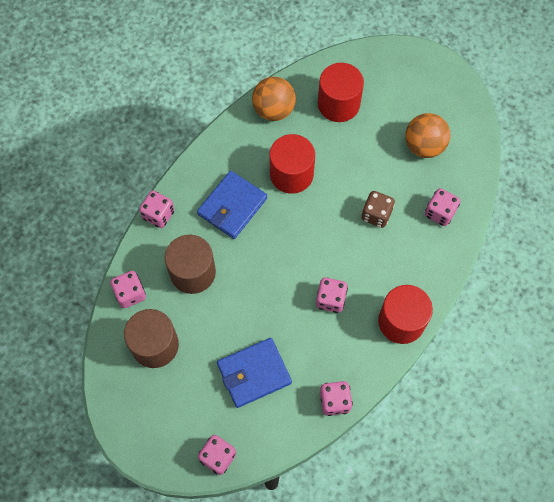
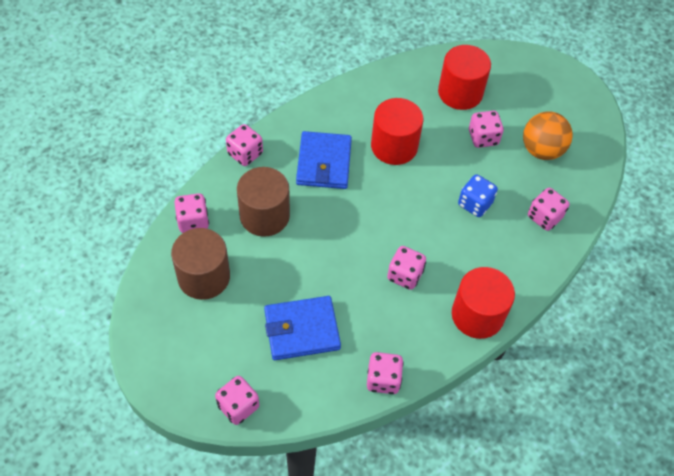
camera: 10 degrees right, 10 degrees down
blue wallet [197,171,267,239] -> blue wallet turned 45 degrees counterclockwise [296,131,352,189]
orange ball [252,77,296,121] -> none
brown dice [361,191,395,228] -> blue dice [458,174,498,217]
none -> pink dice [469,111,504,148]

++++++

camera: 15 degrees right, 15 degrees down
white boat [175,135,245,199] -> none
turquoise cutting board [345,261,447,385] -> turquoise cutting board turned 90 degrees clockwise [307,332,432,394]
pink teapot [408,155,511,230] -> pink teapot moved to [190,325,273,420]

++++++

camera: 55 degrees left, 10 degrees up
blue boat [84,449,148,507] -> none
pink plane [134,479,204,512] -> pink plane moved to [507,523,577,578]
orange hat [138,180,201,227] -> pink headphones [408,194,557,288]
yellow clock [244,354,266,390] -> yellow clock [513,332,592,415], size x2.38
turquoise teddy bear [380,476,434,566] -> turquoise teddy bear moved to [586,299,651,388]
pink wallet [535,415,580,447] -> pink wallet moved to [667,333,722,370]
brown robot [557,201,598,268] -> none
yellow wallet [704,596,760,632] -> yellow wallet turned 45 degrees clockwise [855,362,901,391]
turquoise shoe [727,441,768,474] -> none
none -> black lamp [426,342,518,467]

++++++

• INSTRUCTIONS FOR THE TASK: When you reach the line containing "camera: 15 degrees right, 15 degrees down" in the data above, start copying exactly, and stop after the line containing "pink teapot [408,155,511,230]".

• YOUR SOLUTION:
camera: 15 degrees right, 15 degrees down
white boat [175,135,245,199] -> none
turquoise cutting board [345,261,447,385] -> turquoise cutting board turned 90 degrees clockwise [307,332,432,394]
pink teapot [408,155,511,230] -> pink teapot moved to [190,325,273,420]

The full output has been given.